▸ TASK DESCRIPTION:
Keep the images out and copy every entry below exactly.

▸ Collected data:
⟨

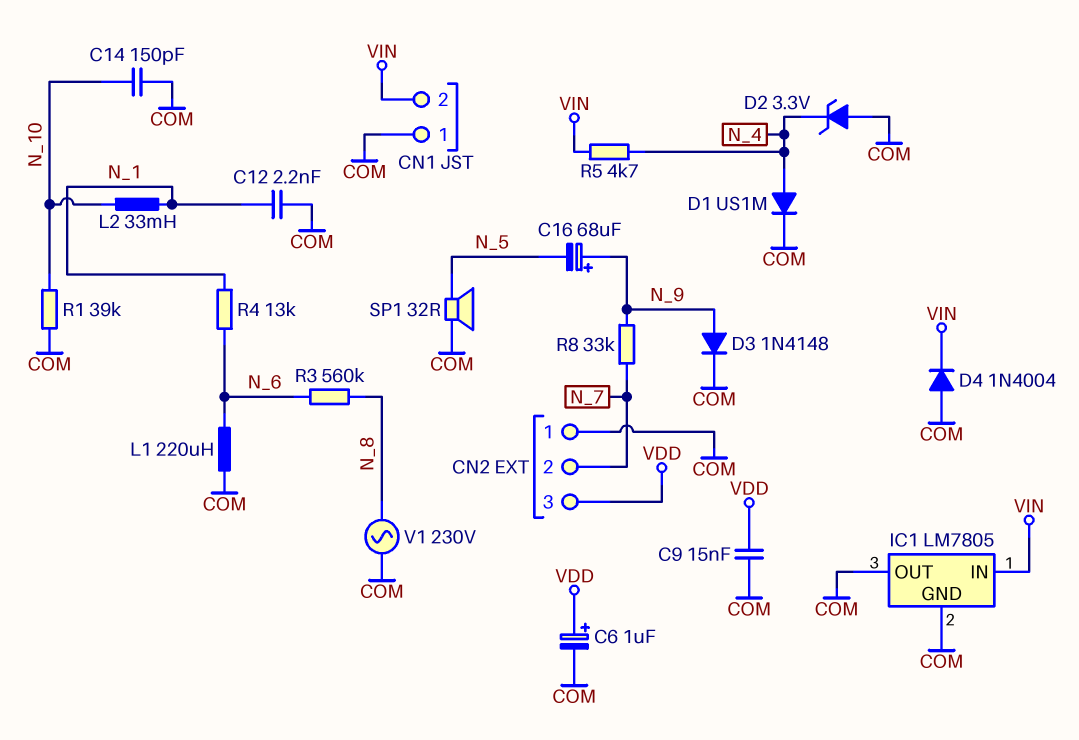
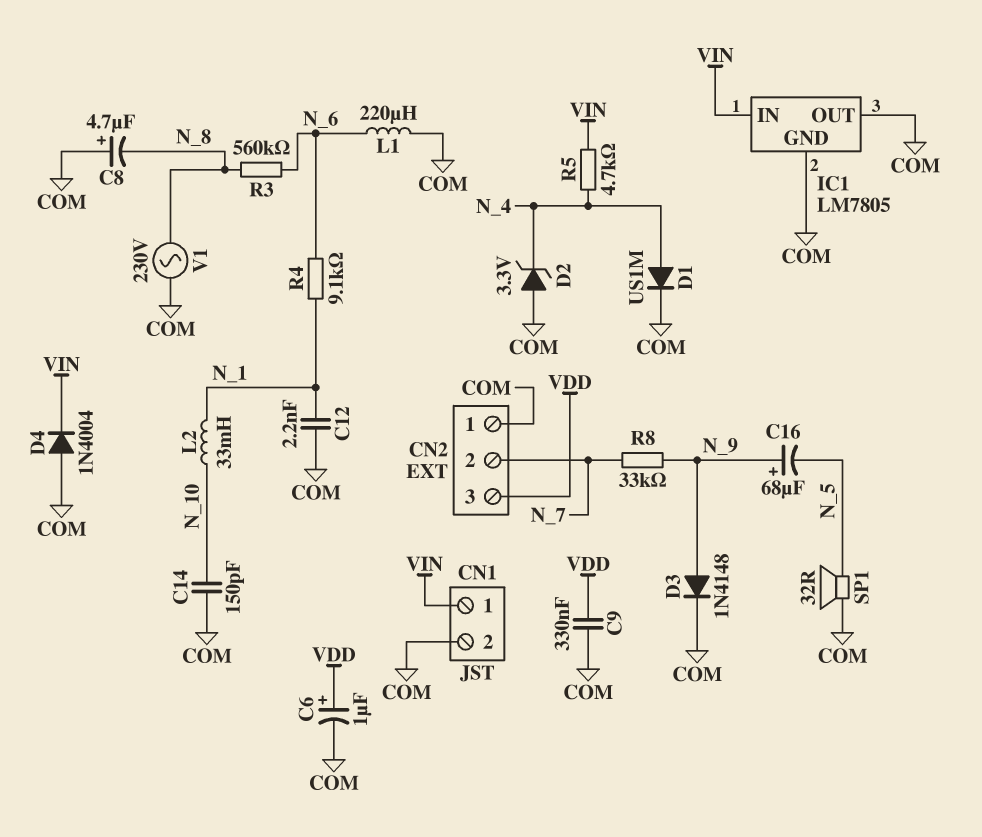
C8: none -> 4.7uF (plus COM, minus N_8)
C9: 15nF (COM, VDD) -> 330nF (COM, VDD)
CN1 pin 1: COM -> VIN
CN1 pin 2: VIN -> COM
R1: 39k (COM, N_10) -> none
R4: 13k (N_1, N_6) -> 9.1k (N_1, N_6)

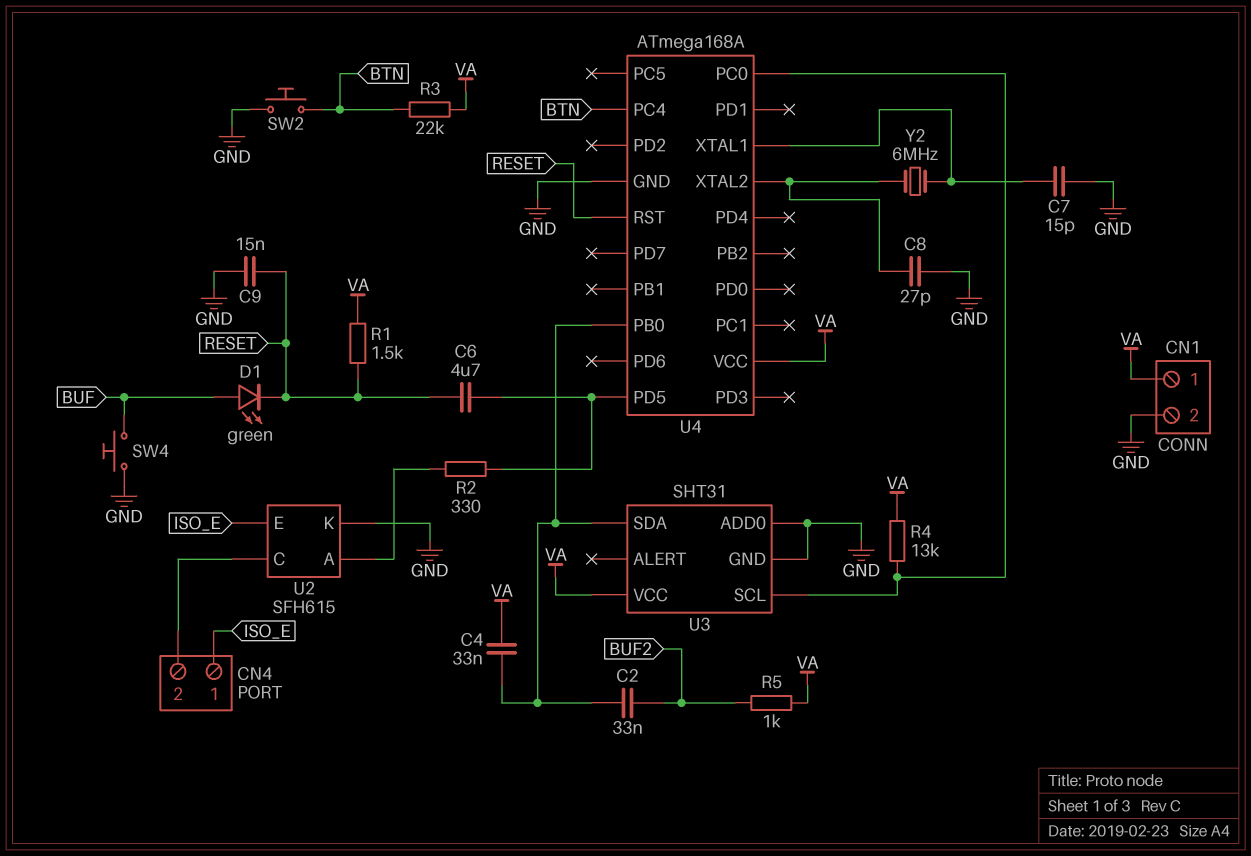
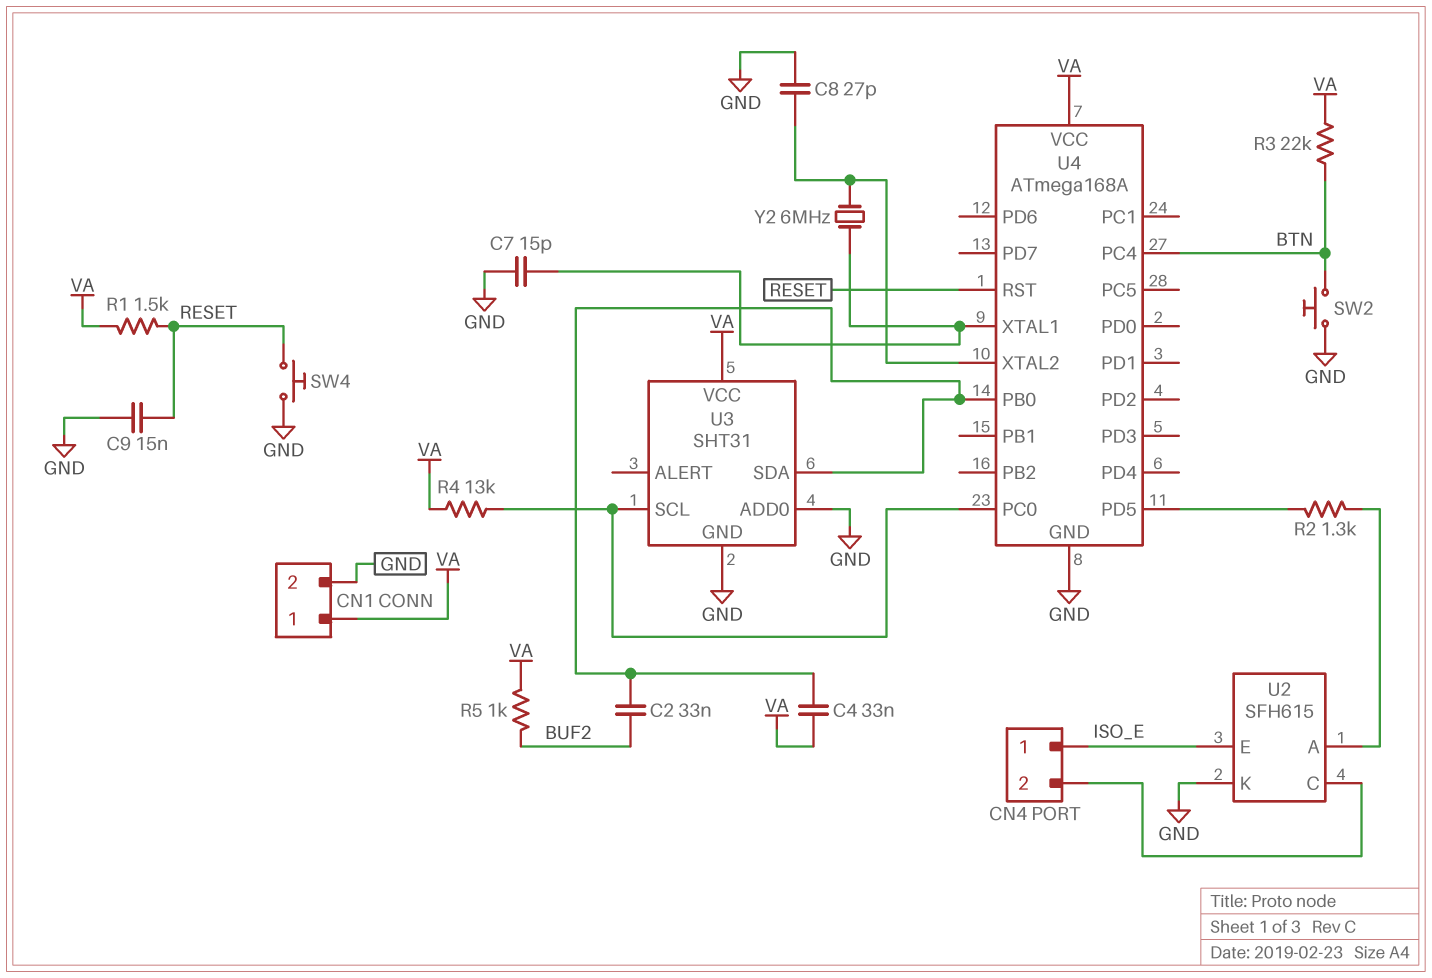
C6: 4.7uF (RESET, U4/PD5) -> none
D1: LED green (A BUF, K RESET) -> none
R2: 330 (U2/A, U4/PD5) -> 1.3k (U2/A, U4/PD5)
SW4: button (BUF, GND) -> button (GND, RESET)

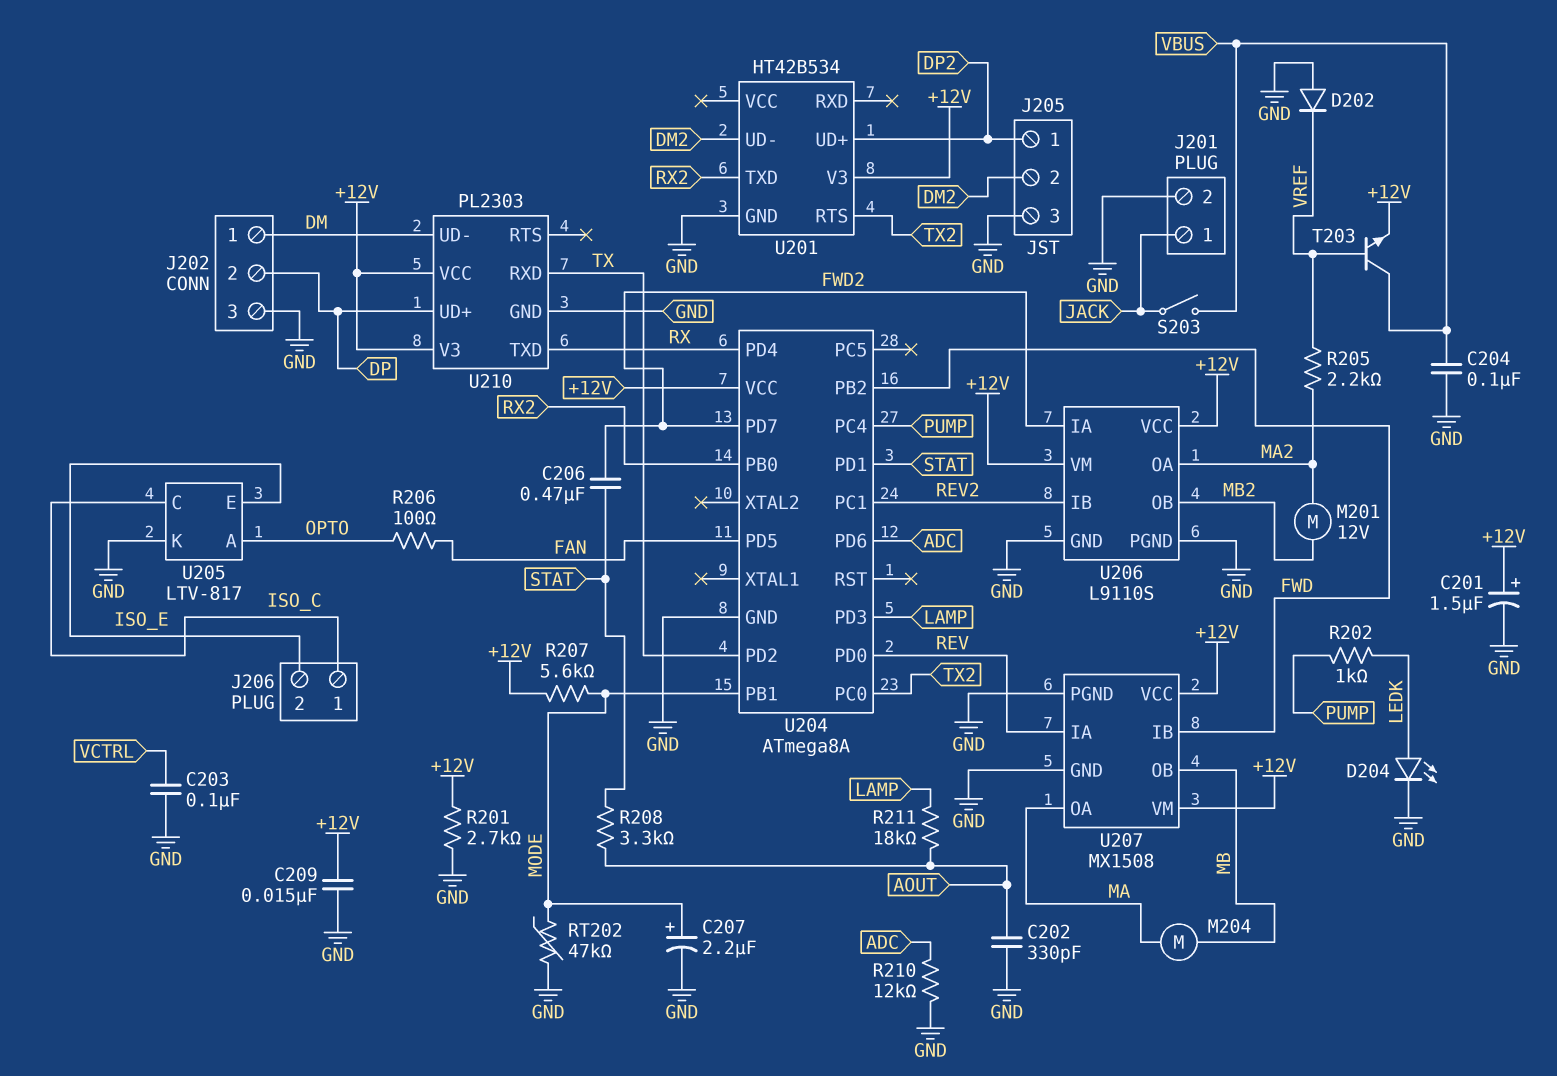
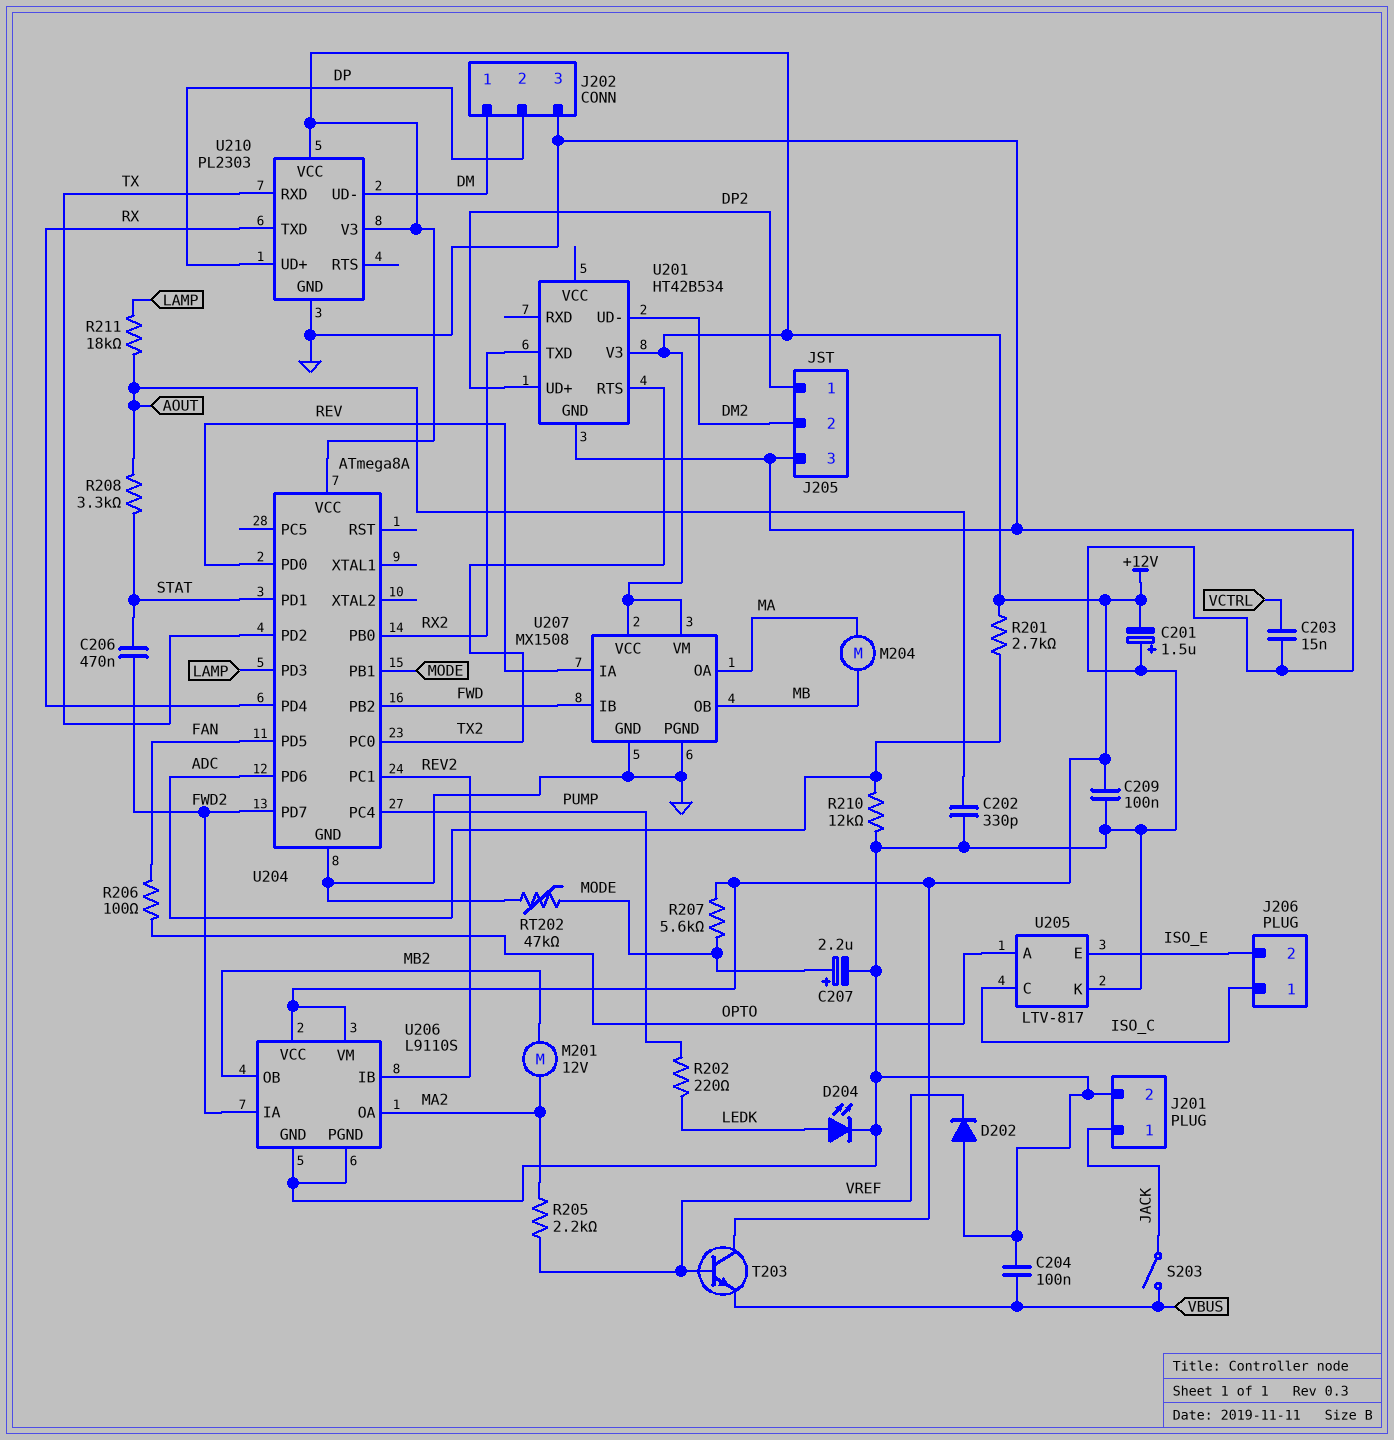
C201: 1.5uF (plus +12V, minus GND) -> 1.5uF (plus GND, minus +12V)
C203: 100nF (GND, VCTRL) -> 15nF (GND, VCTRL)
C209: 15nF (+12V, GND) -> 100nF (+12V, GND)
R201: 2.7k (+12V, GND) -> 2.7k (+12V, ADC)
R202: 1k (LEDK, PUMP) -> 220 (LEDK, PUMP)
T203: NPN (B VREF, C VBUS, E +12V) -> NPN (B VREF, C +12V, E VBUS)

⟩

▸ SOLUTION:
C8: none -> 4.7uF (plus COM, minus N_8)
C9: 15nF (COM, VDD) -> 330nF (COM, VDD)
CN1 pin 1: COM -> VIN
CN1 pin 2: VIN -> COM
R1: 39k (COM, N_10) -> none
R4: 13k (N_1, N_6) -> 9.1k (N_1, N_6)

C6: 4.7uF (RESET, U4/PD5) -> none
D1: LED green (A BUF, K RESET) -> none
R2: 330 (U2/A, U4/PD5) -> 1.3k (U2/A, U4/PD5)
SW4: button (BUF, GND) -> button (GND, RESET)

C201: 1.5uF (plus +12V, minus GND) -> 1.5uF (plus GND, minus +12V)
C203: 100nF (GND, VCTRL) -> 15nF (GND, VCTRL)
C209: 15nF (+12V, GND) -> 100nF (+12V, GND)
R201: 2.7k (+12V, GND) -> 2.7k (+12V, ADC)
R202: 1k (LEDK, PUMP) -> 220 (LEDK, PUMP)
T203: NPN (B VREF, C VBUS, E +12V) -> NPN (B VREF, C +12V, E VBUS)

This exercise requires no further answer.